**WHAT IS BEING ASKED**
Only one span of the listing below is wanted: the lines from the one with "R1: 15k (GND, VB) -> 6.8k (GND, VB)" through the one with "R17: 680k (SUM, VP) -> none", reproduced exactly, both ends kept.

-- MATERIAL TO PROCESS follows --

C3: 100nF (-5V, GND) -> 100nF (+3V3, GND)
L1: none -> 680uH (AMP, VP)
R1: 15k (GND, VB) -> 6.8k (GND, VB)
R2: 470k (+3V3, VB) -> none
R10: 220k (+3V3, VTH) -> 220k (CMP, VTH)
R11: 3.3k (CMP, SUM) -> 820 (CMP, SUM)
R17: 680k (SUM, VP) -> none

-- MATERIAL TO PROCESS concluded --
-- MATERIAL TO PROCESS follows --

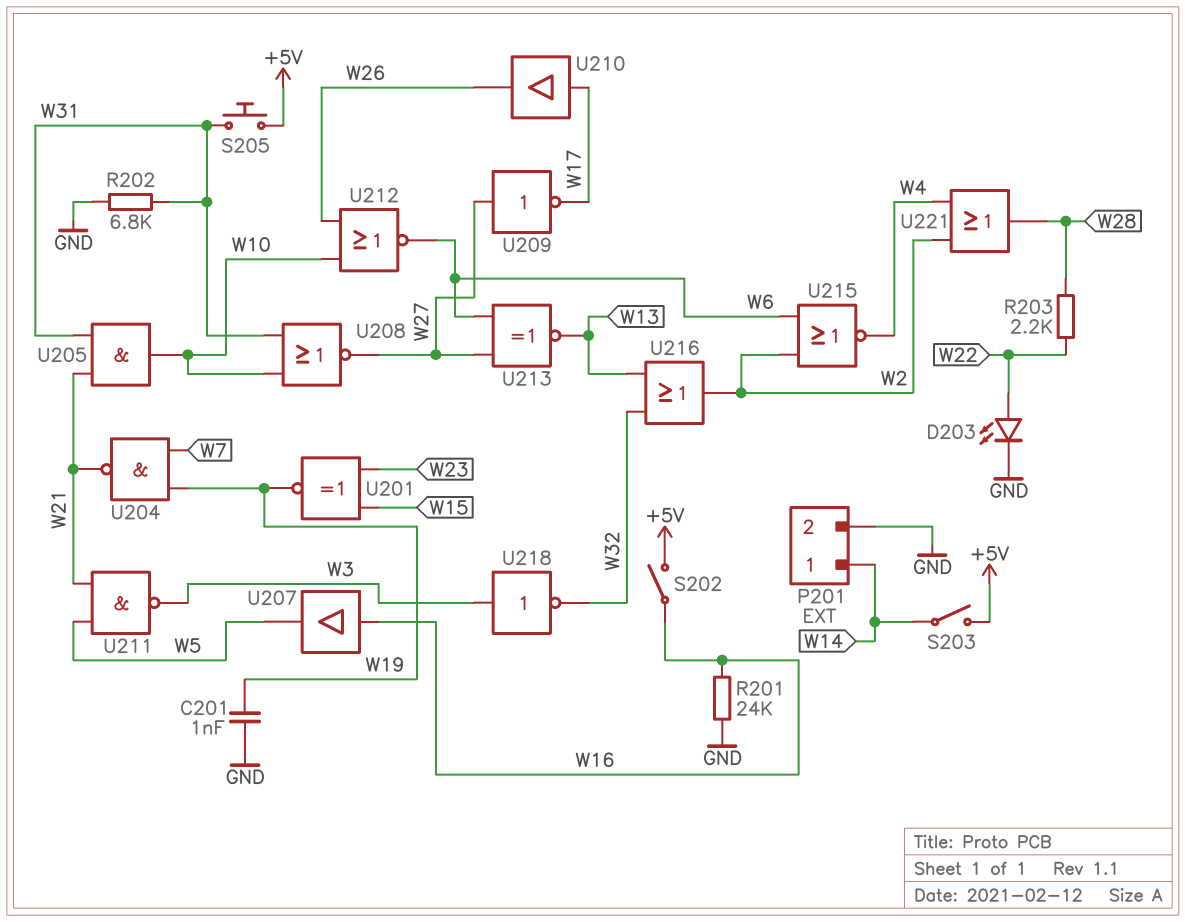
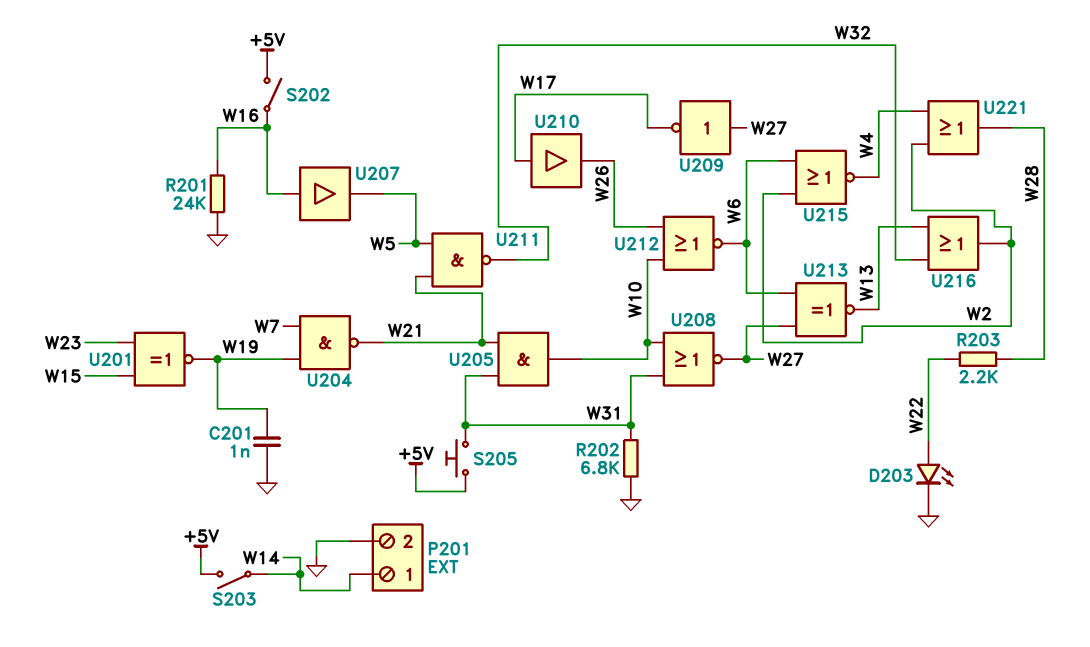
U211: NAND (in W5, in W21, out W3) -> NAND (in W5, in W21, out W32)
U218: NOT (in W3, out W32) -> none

-- MATERIAL TO PROCESS concluded --

**ANSWER BELOW**
R1: 15k (GND, VB) -> 6.8k (GND, VB)
R2: 470k (+3V3, VB) -> none
R10: 220k (+3V3, VTH) -> 220k (CMP, VTH)
R11: 3.3k (CMP, SUM) -> 820 (CMP, SUM)
R17: 680k (SUM, VP) -> none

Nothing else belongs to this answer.